* What you are asked to do
From the first line of the records below through the line with "tumbler (gray) (2nd", output each line exactly; skip the pictures.
_ _ _ _ _ _ _
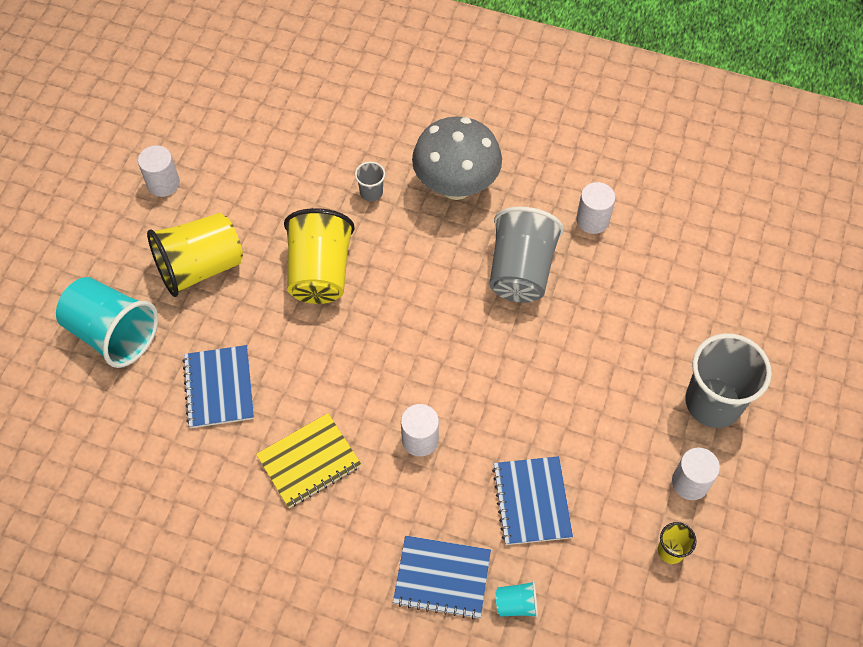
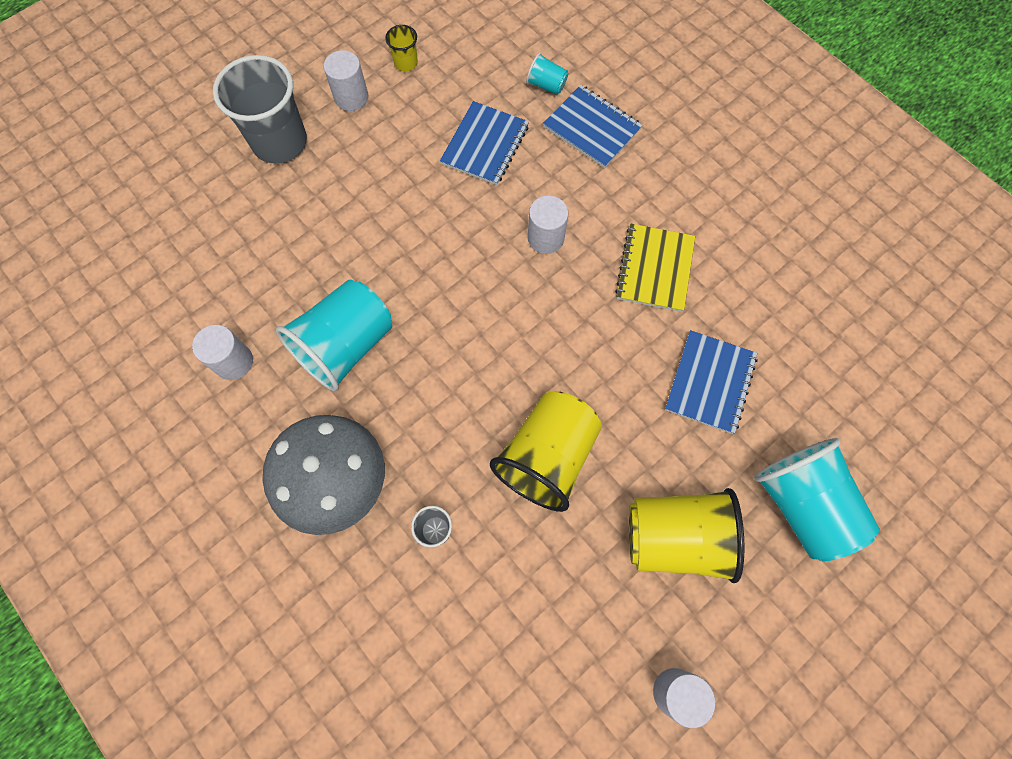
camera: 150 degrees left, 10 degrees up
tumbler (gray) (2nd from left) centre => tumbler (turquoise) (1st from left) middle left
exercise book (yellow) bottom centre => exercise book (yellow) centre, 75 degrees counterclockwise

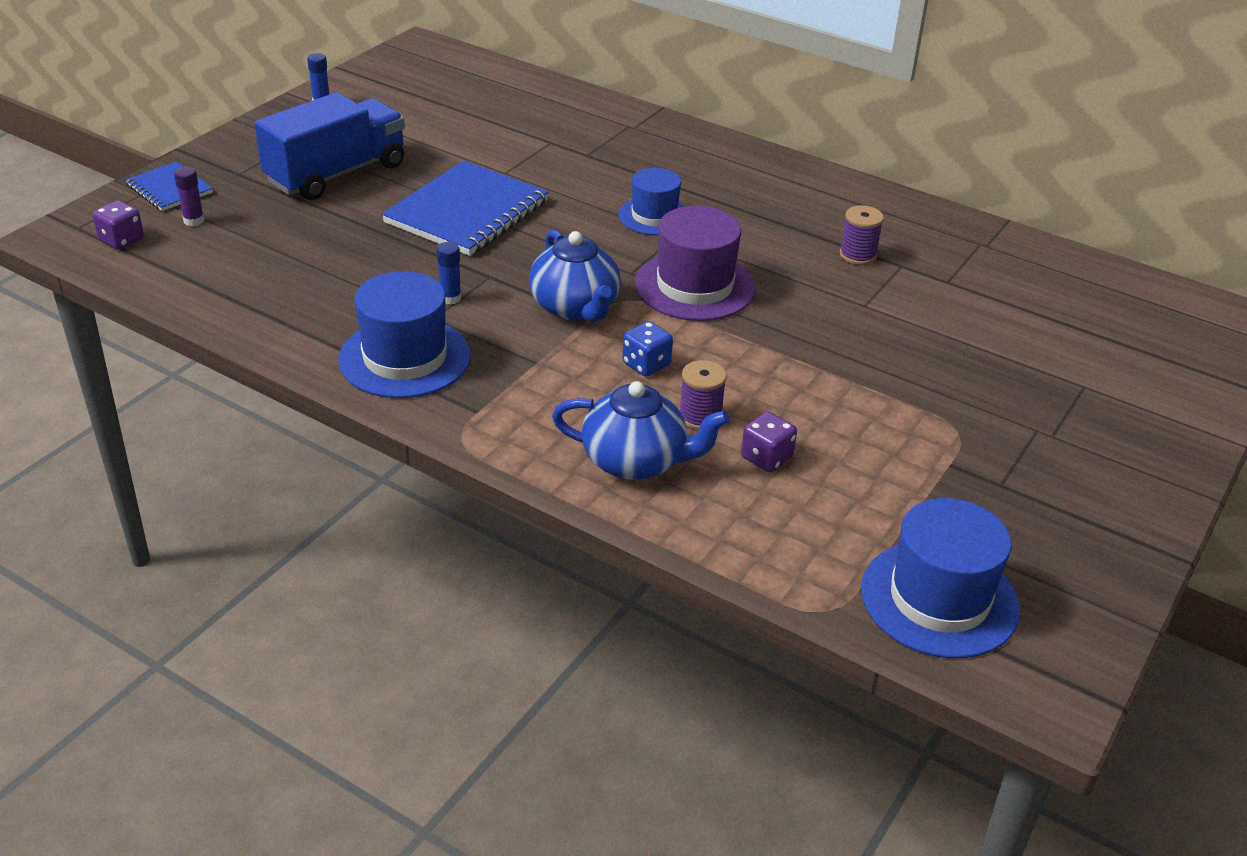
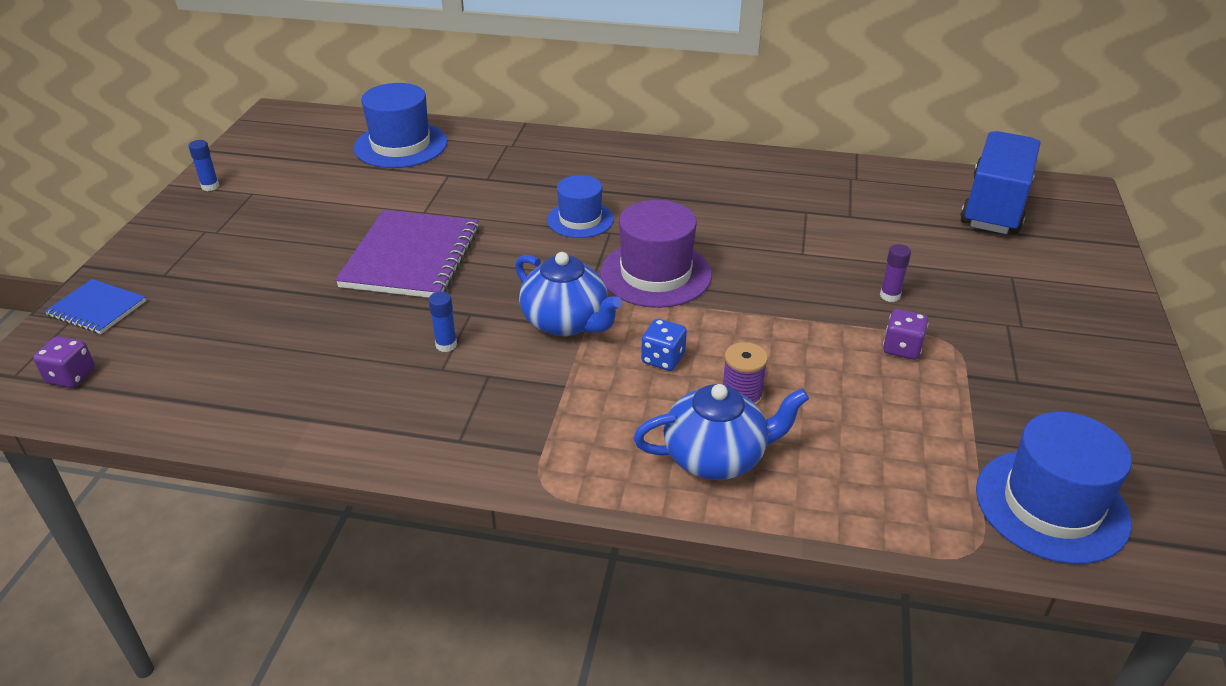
camera: 20 degrees left, 0 degrees up
toy truck (blue) top left => toy truck (blue) top right, move
exercise book (blue) (2nd from left) top centre => exercise book (purple) middle left
stick of glue (purple) top left => stick of glue (purple) middle right, move
spool (purple) (2nd from left) top right => nothing
top hat (blue) (1st from left) middle left => top hat (blue) (1st from left) top left, move
game die (purple) (2nd from left) centre => game die (purple) (2nd from left) middle right, move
_ _ _ _ _ _ _
* Your response
camera: 150 degrees left, 10 degrees up
tumbler (gray) (2nd from left) centre => tumbler (turquoise) (1st from left) middle left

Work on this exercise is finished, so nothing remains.